> [EXERCISE INSTRUCTIONS] Pick out every line of the data below that contains the string "acciaccatura", and copy each such line in full.

[Collected data]
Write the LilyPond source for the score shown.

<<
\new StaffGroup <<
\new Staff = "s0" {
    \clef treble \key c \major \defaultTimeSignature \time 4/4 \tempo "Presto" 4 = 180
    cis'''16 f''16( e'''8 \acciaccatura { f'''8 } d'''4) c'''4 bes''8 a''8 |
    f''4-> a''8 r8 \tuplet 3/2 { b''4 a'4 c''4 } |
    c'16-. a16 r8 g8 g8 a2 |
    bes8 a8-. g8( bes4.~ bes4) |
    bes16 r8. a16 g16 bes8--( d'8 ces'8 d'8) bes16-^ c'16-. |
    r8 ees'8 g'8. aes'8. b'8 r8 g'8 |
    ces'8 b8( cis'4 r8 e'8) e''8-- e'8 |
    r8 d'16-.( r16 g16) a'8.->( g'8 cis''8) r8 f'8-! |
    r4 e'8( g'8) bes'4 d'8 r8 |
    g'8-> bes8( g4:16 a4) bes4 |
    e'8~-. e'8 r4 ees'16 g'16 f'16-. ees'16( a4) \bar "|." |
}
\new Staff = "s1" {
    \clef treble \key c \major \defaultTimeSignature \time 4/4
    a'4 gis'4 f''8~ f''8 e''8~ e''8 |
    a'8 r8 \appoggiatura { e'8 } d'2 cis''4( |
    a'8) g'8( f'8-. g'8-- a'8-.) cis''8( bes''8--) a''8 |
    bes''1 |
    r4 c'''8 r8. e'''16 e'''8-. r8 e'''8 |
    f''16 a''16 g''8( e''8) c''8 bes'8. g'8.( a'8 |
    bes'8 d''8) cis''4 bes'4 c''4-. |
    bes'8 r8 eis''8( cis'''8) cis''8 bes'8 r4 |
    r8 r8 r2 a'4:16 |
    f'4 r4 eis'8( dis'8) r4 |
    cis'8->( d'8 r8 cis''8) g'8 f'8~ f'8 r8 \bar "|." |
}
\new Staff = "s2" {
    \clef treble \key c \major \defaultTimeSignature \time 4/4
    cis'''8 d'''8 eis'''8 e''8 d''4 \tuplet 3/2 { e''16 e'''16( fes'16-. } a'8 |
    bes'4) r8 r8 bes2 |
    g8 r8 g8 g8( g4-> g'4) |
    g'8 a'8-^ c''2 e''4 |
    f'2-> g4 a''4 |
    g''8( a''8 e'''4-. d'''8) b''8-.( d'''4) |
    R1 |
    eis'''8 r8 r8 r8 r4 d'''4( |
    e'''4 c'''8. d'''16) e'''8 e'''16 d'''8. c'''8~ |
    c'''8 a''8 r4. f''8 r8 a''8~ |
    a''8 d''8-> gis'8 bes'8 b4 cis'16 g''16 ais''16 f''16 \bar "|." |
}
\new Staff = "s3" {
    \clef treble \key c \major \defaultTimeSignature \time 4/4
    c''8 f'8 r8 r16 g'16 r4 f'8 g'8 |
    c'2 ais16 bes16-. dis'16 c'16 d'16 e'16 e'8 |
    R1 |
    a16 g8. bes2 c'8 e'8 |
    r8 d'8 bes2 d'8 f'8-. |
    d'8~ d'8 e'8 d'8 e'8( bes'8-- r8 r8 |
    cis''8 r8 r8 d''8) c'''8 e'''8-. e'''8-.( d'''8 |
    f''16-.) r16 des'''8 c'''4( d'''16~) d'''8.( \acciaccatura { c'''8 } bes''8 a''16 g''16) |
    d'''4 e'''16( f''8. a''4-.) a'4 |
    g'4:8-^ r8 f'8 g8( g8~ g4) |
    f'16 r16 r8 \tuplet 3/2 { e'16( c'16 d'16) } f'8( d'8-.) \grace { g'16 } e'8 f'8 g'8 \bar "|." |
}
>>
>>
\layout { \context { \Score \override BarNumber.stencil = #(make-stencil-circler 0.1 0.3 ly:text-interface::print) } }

> [TASK OUTPUT]
    cis'''16 f''16( e'''8 \acciaccatura { f'''8 } d'''4) c'''4 bes''8 a''8 |
    f''16-.) r16 des'''8 c'''4( d'''16~) d'''8.( \acciaccatura { c'''8 } bes''8 a''16 g''16) |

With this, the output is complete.